Object tracking records
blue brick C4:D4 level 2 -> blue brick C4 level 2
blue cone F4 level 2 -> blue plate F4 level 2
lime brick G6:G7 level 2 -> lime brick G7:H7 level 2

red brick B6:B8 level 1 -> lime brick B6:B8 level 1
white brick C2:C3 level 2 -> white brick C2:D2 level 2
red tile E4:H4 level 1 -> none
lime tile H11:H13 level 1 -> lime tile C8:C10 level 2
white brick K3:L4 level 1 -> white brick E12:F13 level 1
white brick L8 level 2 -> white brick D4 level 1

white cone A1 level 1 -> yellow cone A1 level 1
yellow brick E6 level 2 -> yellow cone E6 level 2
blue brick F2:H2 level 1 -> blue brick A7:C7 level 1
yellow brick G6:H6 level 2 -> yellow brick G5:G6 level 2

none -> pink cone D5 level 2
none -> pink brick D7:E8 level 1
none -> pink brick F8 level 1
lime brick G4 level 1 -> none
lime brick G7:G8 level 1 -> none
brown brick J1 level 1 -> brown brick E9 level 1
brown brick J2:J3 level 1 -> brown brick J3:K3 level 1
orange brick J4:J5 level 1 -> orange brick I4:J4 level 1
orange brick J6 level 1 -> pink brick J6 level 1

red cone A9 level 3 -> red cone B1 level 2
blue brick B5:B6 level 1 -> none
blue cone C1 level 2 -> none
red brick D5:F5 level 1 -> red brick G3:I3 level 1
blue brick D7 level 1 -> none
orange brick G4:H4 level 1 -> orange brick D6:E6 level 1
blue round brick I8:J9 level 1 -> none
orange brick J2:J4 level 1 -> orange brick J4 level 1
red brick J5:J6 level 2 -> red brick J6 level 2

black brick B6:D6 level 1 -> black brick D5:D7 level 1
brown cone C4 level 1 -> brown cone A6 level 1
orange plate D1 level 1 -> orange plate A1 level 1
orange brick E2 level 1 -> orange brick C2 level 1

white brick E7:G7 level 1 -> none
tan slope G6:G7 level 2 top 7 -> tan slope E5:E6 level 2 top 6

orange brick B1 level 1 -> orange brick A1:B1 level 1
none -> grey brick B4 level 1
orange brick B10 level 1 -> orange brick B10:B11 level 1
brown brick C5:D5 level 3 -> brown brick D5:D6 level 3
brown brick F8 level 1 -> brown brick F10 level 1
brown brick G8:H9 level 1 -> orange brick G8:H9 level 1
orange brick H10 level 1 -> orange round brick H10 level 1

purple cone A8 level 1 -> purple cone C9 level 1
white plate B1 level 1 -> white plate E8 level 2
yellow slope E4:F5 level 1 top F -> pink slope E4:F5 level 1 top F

## YOUR TASK
Output, from the data above, the lines from the line with "red brick D5:F5" to the line with "brown cone C4" exactly as they stand, both ends included and nothing else.

## EXPECTED OUTPUT
red brick D5:F5 level 1 -> red brick G3:I3 level 1
blue brick D7 level 1 -> none
orange brick G4:H4 level 1 -> orange brick D6:E6 level 1
blue round brick I8:J9 level 1 -> none
orange brick J2:J4 level 1 -> orange brick J4 level 1
red brick J5:J6 level 2 -> red brick J6 level 2

black brick B6:D6 level 1 -> black brick D5:D7 level 1
brown cone C4 level 1 -> brown cone A6 level 1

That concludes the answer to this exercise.